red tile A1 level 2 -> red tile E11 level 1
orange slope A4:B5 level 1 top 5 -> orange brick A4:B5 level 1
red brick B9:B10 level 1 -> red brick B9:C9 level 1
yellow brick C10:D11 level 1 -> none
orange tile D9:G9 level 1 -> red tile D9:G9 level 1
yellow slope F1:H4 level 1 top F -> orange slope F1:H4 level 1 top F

==

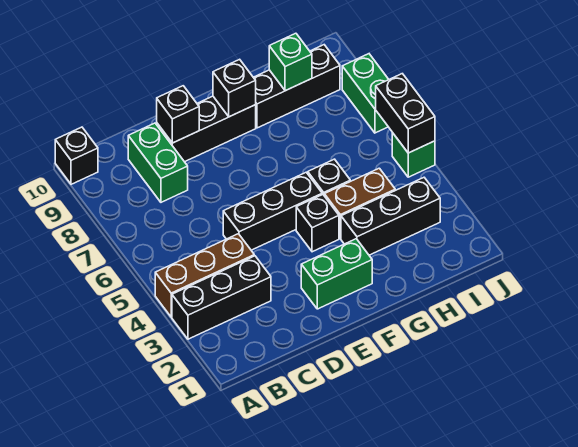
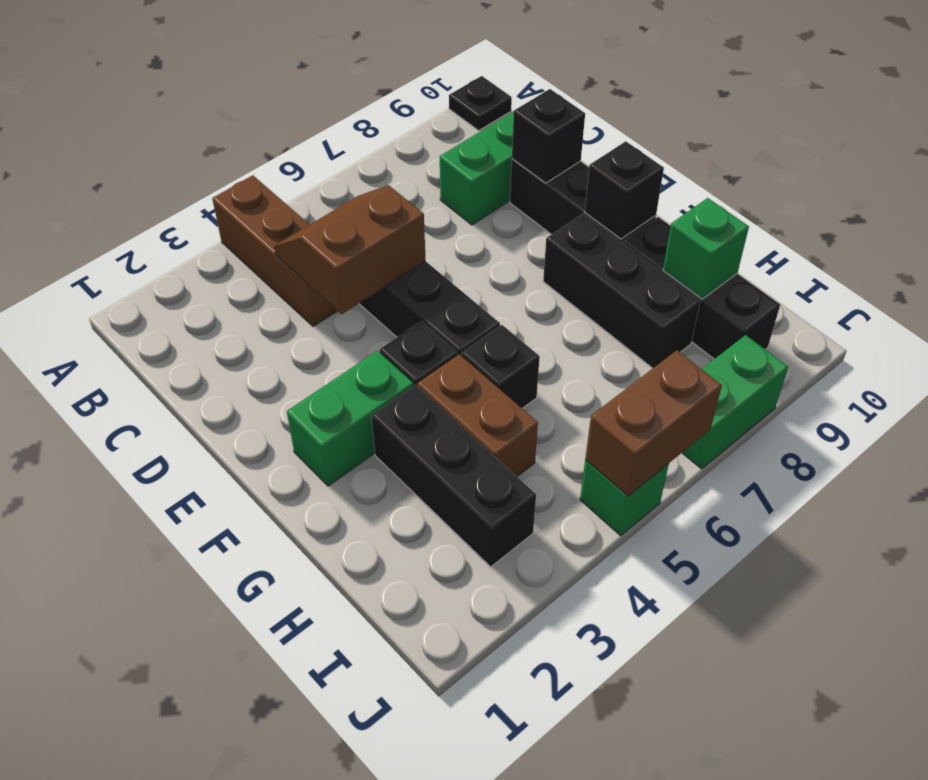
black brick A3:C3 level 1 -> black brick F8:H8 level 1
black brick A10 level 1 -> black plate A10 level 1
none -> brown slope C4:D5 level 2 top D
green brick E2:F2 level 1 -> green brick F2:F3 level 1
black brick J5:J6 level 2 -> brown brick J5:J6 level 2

---

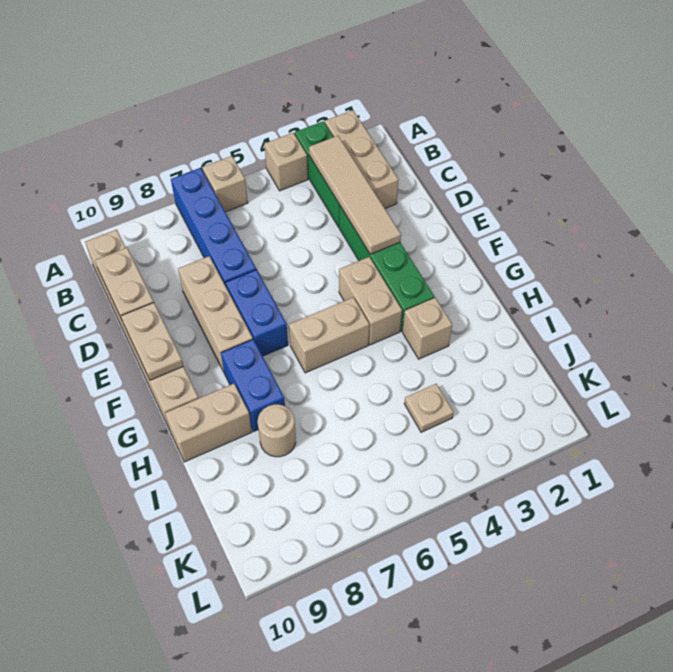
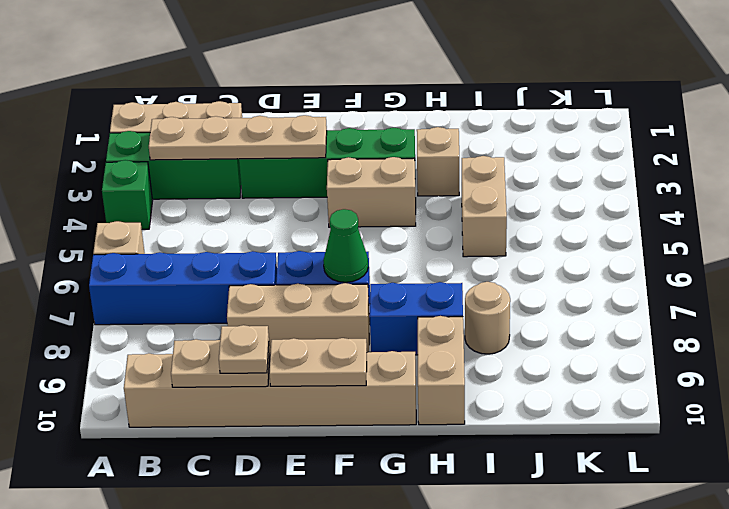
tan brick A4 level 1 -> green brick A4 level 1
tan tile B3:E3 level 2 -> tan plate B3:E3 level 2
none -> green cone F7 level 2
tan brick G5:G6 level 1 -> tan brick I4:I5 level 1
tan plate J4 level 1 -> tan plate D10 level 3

* _Task statement_
When a line in the material includes the word "none", copy it out.

* _Task solution_
yellow brick C10:D11 level 1 -> none
none -> brown slope C4:D5 level 2 top D
none -> green cone F7 level 2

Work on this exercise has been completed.